:: Data shown

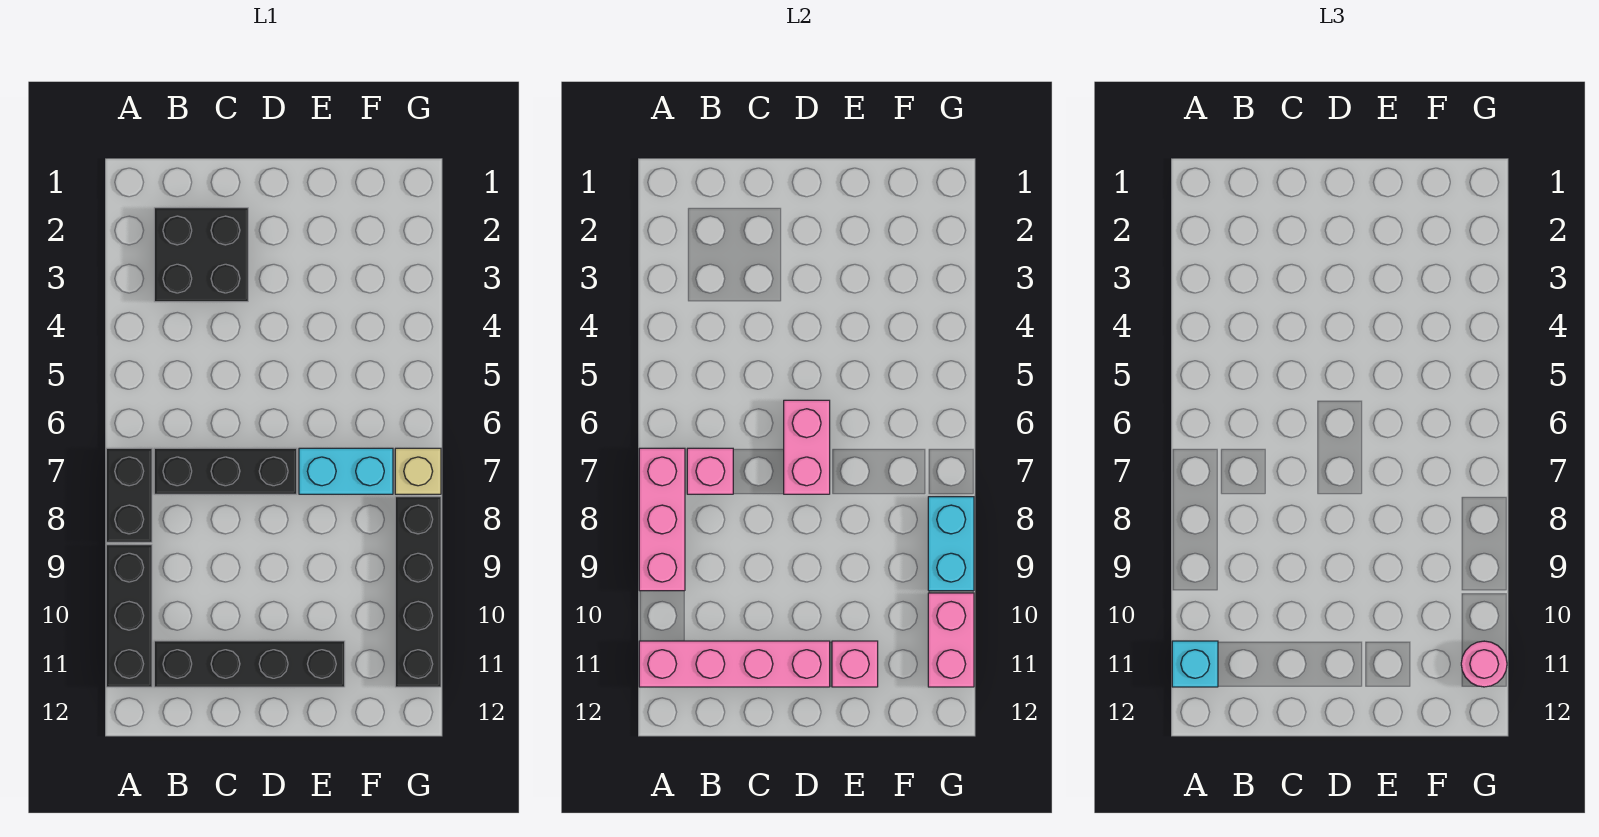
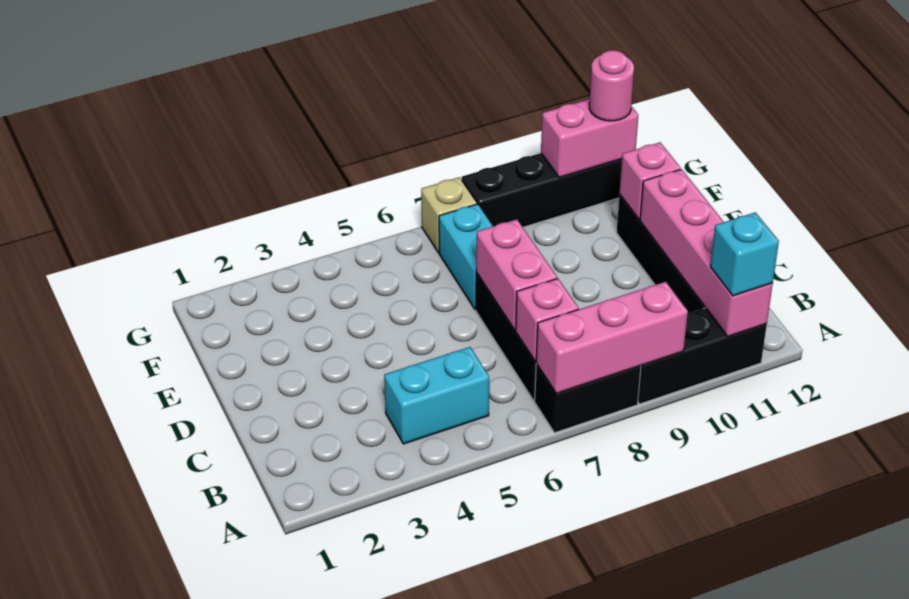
black brick B2:C3 level 1 -> none
pink brick D6:D7 level 2 -> pink brick C7:D7 level 2
cyan brick G8:G9 level 2 -> cyan brick B4:B5 level 1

::::

Exercise brief
Replicate the material above verbatim; images stay out of the copy.

Answer section
black brick B2:C3 level 1 -> none
pink brick D6:D7 level 2 -> pink brick C7:D7 level 2
cyan brick G8:G9 level 2 -> cyan brick B4:B5 level 1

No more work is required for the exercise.